Requirement: Exactly and only the lines from the one with "spun: scarlet strawberry [392, 179, 427, 208]" through the end of the listing are to be transcribed, both ends included.

Dataset entries:
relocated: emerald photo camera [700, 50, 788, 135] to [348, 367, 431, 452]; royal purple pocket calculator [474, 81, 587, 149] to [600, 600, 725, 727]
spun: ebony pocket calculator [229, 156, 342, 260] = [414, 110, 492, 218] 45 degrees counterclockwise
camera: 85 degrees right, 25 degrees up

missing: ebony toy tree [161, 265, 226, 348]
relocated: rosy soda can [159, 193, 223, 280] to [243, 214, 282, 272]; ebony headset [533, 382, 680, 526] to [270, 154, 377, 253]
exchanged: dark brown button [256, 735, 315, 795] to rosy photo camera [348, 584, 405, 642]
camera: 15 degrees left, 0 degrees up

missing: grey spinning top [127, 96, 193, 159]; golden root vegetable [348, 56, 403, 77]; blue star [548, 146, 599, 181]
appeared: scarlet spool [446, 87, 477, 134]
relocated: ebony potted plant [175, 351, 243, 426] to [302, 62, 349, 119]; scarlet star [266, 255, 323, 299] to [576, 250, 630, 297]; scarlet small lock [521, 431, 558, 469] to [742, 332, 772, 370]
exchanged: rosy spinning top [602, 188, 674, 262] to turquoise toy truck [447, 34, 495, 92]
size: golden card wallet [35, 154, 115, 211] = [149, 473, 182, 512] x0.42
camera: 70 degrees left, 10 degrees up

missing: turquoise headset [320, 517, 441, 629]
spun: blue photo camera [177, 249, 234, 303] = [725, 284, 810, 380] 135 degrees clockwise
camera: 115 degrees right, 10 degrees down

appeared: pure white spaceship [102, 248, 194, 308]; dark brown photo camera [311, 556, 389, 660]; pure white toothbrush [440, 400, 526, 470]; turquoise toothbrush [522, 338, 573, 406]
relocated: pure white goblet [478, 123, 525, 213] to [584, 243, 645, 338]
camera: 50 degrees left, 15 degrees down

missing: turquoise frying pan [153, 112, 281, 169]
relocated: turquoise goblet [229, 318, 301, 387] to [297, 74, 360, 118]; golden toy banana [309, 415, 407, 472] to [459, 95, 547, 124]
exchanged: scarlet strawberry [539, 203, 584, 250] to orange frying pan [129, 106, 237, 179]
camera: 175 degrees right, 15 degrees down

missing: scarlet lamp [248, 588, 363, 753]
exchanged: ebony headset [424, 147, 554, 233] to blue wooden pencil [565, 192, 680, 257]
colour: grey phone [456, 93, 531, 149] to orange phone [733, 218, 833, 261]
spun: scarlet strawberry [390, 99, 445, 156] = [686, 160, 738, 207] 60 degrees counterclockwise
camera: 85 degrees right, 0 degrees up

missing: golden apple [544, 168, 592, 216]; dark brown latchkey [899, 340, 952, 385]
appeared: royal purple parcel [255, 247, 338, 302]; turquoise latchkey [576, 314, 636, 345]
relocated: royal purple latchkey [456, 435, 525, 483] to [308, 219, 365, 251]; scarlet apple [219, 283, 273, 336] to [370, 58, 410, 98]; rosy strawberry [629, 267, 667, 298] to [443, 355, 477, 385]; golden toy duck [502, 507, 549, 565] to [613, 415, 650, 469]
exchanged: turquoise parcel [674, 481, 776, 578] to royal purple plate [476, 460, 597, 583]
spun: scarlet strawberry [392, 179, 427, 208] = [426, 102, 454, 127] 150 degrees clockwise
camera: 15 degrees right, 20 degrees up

Answer space:
spun: scarlet strawberry [392, 179, 427, 208] = [426, 102, 454, 127] 150 degrees clockwise
camera: 15 degrees right, 20 degrees up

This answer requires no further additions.